**RECORD SET**.
──────────────────────────────

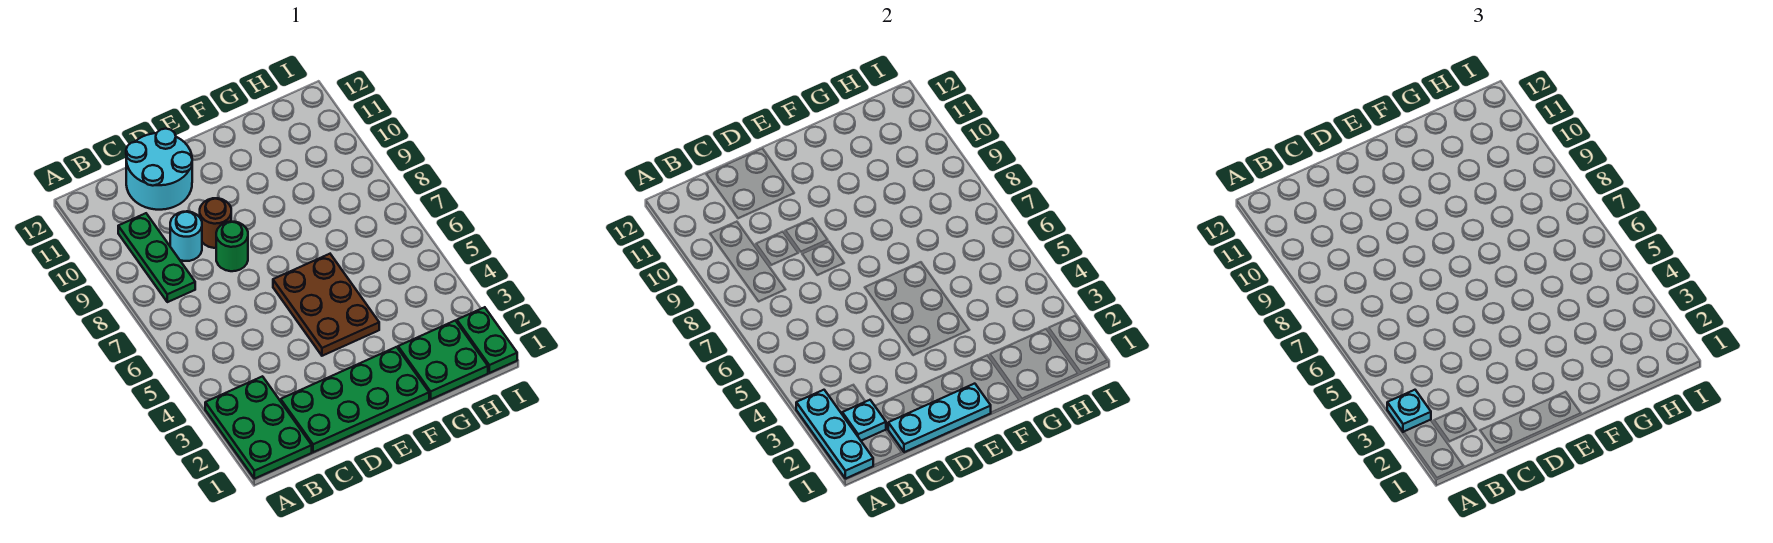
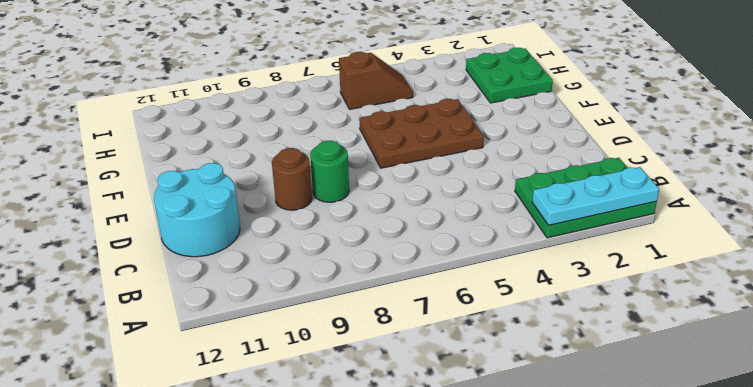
brown slope H5:H6 level 1 top 6 -> none
none -> green plate B8:B10 level 1
none -> green plate C1:F2 level 1
none -> cyan round brick C9 level 1

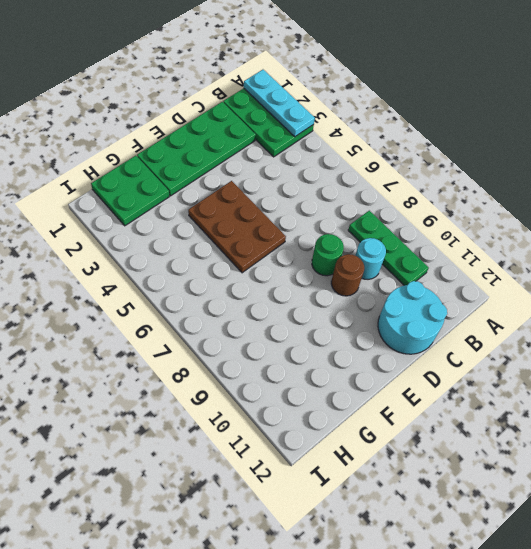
none -> green plate I1:I2 level 1
none -> cyan plate B2 level 2
none -> cyan plate C1:E1 level 2

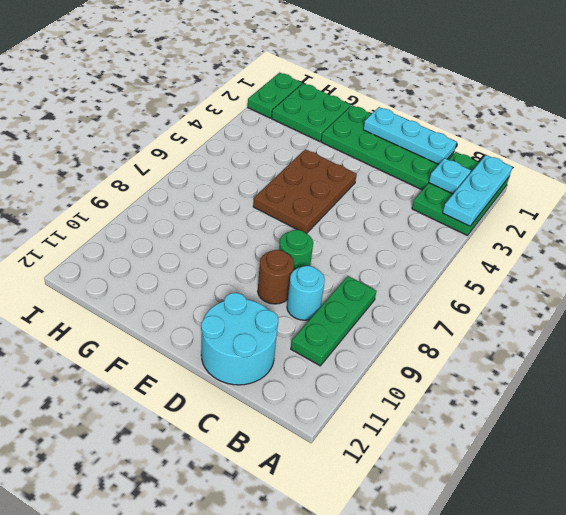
none -> cyan plate A3 level 3

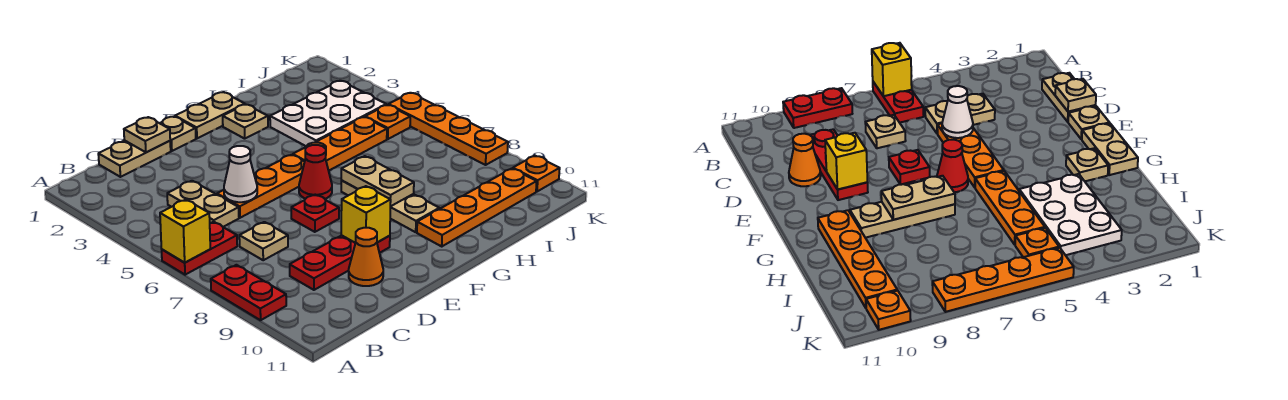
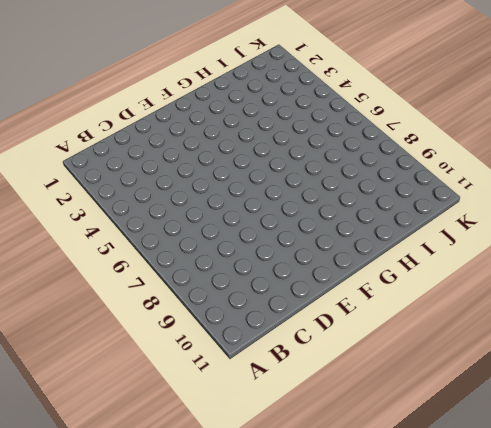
none -> red plate A6:B6 level 1
none -> red plate A8:A9 level 1
none -> tan plate C1:D1 level 1

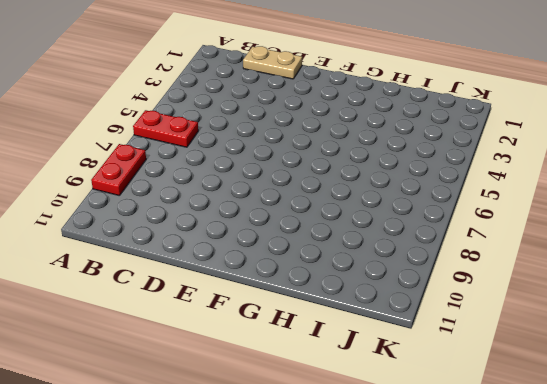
none -> tan plate C4:C5 level 1
none -> tan plate C7 level 1
none -> red plate C9:E9 level 1

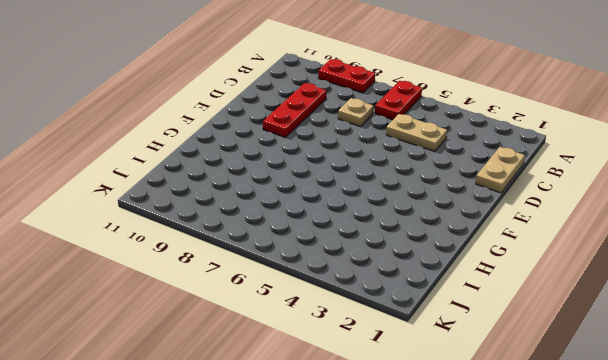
none -> orange plate D5:F5 level 1
none -> orange cone D10 level 1
none -> tan plate E1 level 1

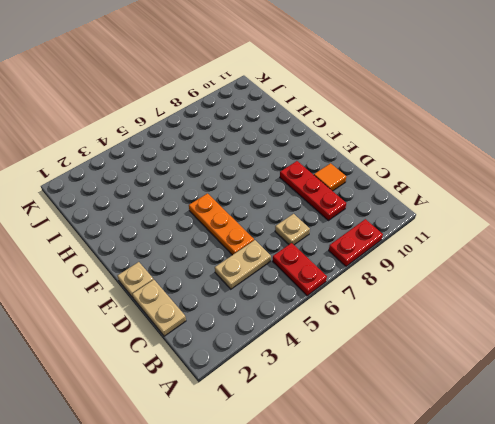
orange tile D10 level 1 -> orange cone D10 level 1
none -> red plate E7 level 1
none -> tan plate F1:G1 level 1
none -> red cone F6 level 1

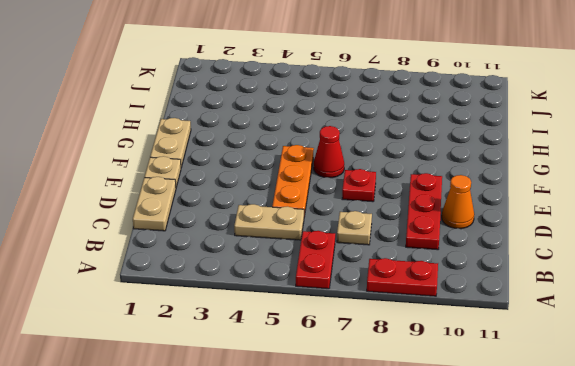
none -> tan plate G2 level 1
none -> orange plate G5:I5 level 1
none -> tan plate G7:G9 level 1

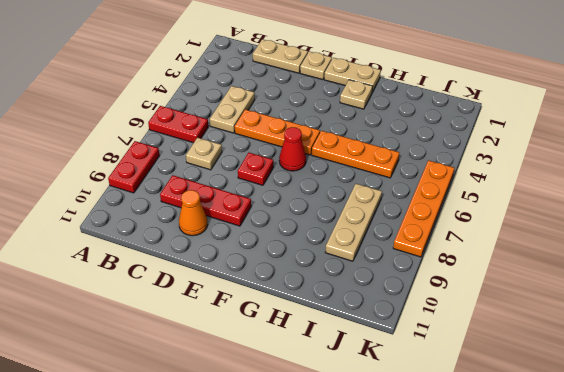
tan plate I7:I9 level 1 -> tan plate G7:G9 level 1
none -> orange plate G10:J10 level 1
none -> white plate H3:J4 level 1
none -> orange plate J5 level 1

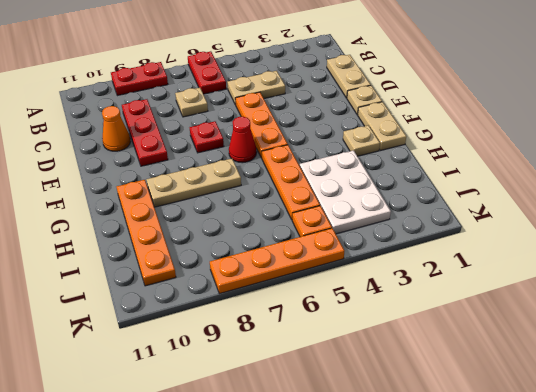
none -> orange plate K10 level 1
none -> yellow brick A6 level 2
none -> tan plate D1 level 2

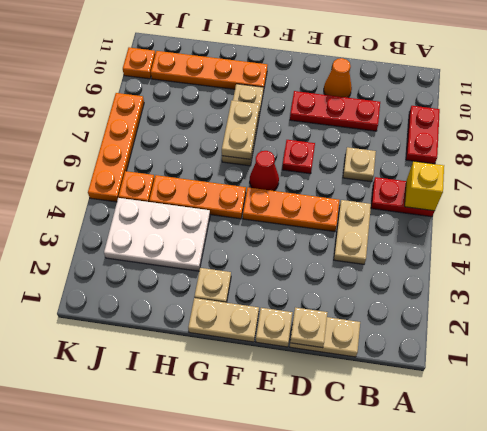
none -> white cone D5 level 2
none -> yellow brick E9 level 2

──────────────────────────────

**WORK REQUEST**. What you return must match, character for character, the lines above from the one with "none -> orange plate D5:F5 level 1" through the one with "none -> tan plate G7:G9 level 1", minus any pictures.

**ANSWER BELOW**.
none -> orange plate D5:F5 level 1
none -> orange cone D10 level 1
none -> tan plate E1 level 1

orange tile D10 level 1 -> orange cone D10 level 1
none -> red plate E7 level 1
none -> tan plate F1:G1 level 1
none -> red cone F6 level 1

none -> tan plate G2 level 1
none -> orange plate G5:I5 level 1
none -> tan plate G7:G9 level 1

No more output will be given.